> [Task description]: Could you copy the lines of the material below exactly, from the line with "red star: moved 18 px down" up to and including its last line, leaving out the pictures?
________________________
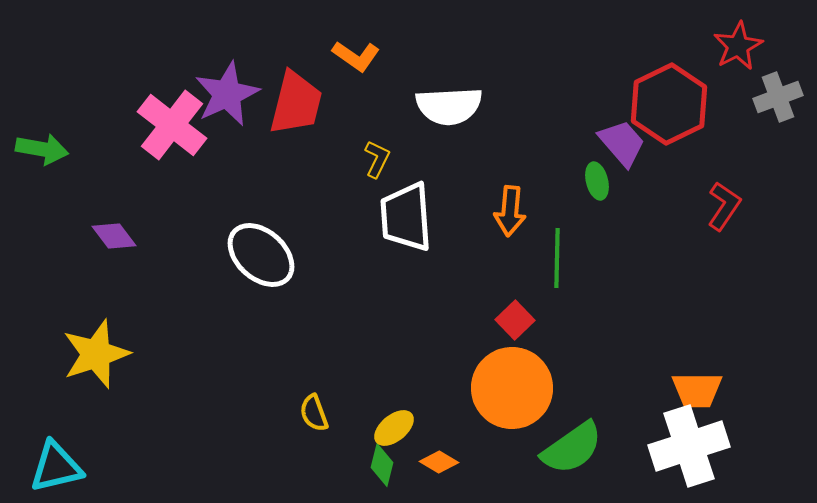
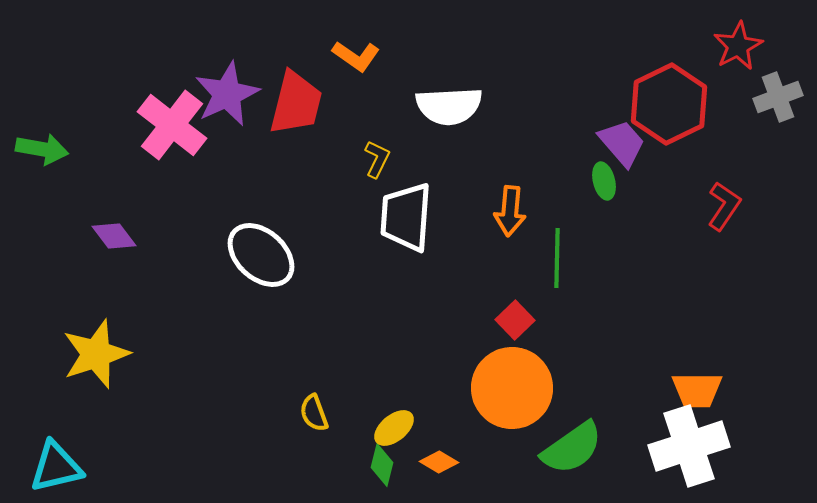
green ellipse: moved 7 px right
white trapezoid: rotated 8 degrees clockwise
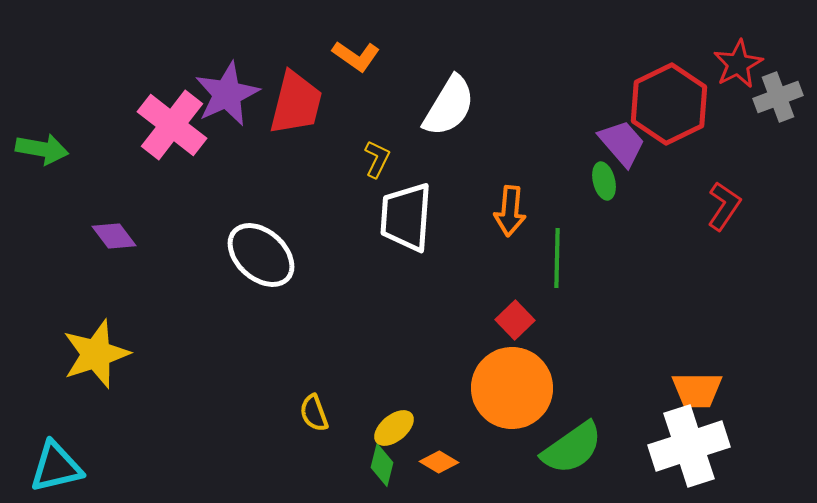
red star: moved 18 px down
white semicircle: rotated 56 degrees counterclockwise
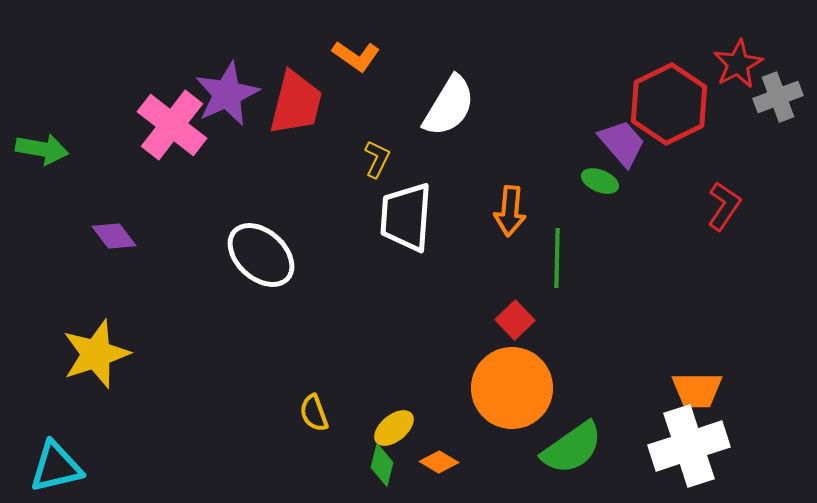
green ellipse: moved 4 px left; rotated 54 degrees counterclockwise
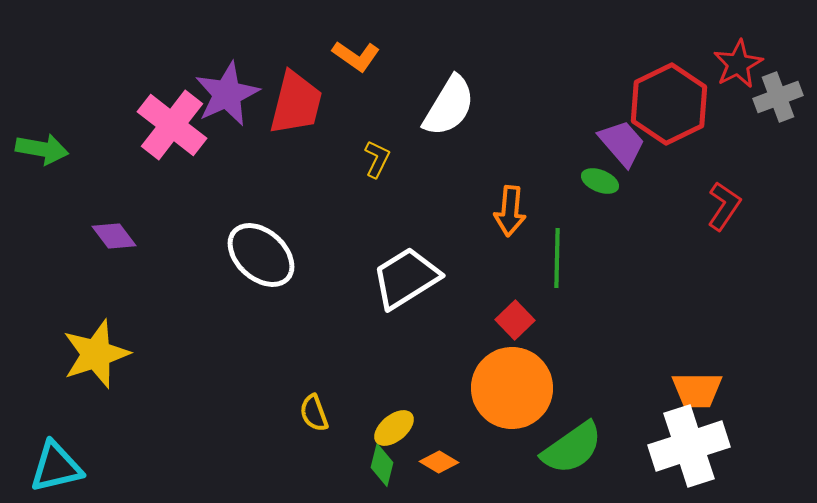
white trapezoid: moved 61 px down; rotated 54 degrees clockwise
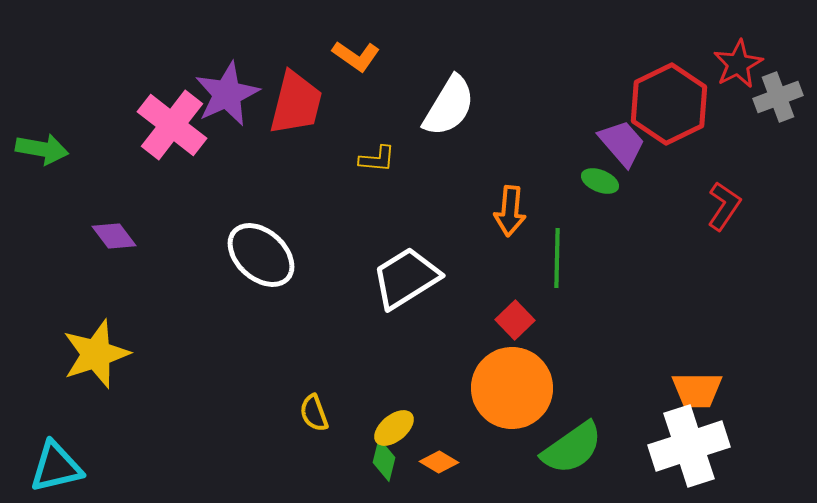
yellow L-shape: rotated 69 degrees clockwise
green diamond: moved 2 px right, 5 px up
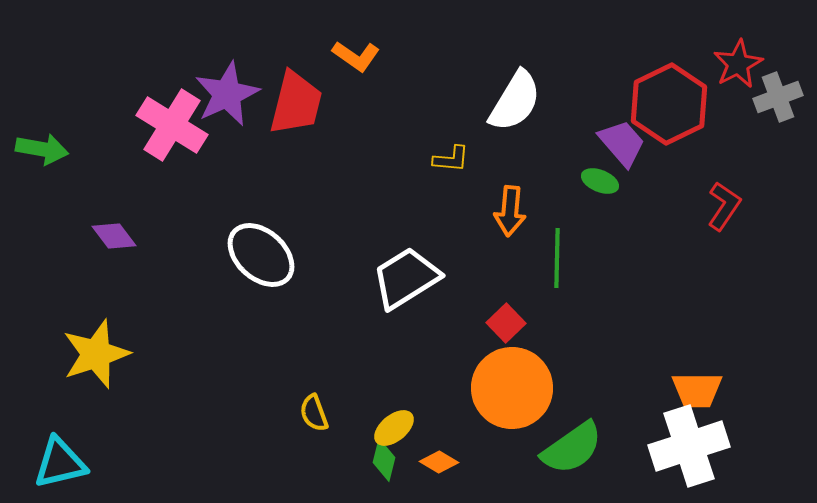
white semicircle: moved 66 px right, 5 px up
pink cross: rotated 6 degrees counterclockwise
yellow L-shape: moved 74 px right
red square: moved 9 px left, 3 px down
cyan triangle: moved 4 px right, 4 px up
________________________
> [Solution for this problem]:
red star: moved 18 px down
white semicircle: rotated 56 degrees counterclockwise
green ellipse: moved 4 px left; rotated 54 degrees counterclockwise
white trapezoid: moved 61 px down; rotated 54 degrees clockwise
yellow L-shape: rotated 69 degrees clockwise
green diamond: moved 2 px right, 5 px up
white semicircle: moved 66 px right, 5 px up
pink cross: rotated 6 degrees counterclockwise
yellow L-shape: moved 74 px right
red square: moved 9 px left, 3 px down
cyan triangle: moved 4 px right, 4 px up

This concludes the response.